Please retype every entry below, keeping it exactly the same.
Segment Start: Working data
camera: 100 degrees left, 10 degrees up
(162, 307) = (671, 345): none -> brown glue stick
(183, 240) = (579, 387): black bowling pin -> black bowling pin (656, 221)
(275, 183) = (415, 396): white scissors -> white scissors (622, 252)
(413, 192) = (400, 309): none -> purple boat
Segment End: Working data
__The answer__.
camera: 100 degrees left, 10 degrees up
(162, 307) = (671, 345): none -> brown glue stick
(183, 240) = (579, 387): black bowling pin -> black bowling pin (656, 221)
(275, 183) = (415, 396): white scissors -> white scissors (622, 252)
(413, 192) = (400, 309): none -> purple boat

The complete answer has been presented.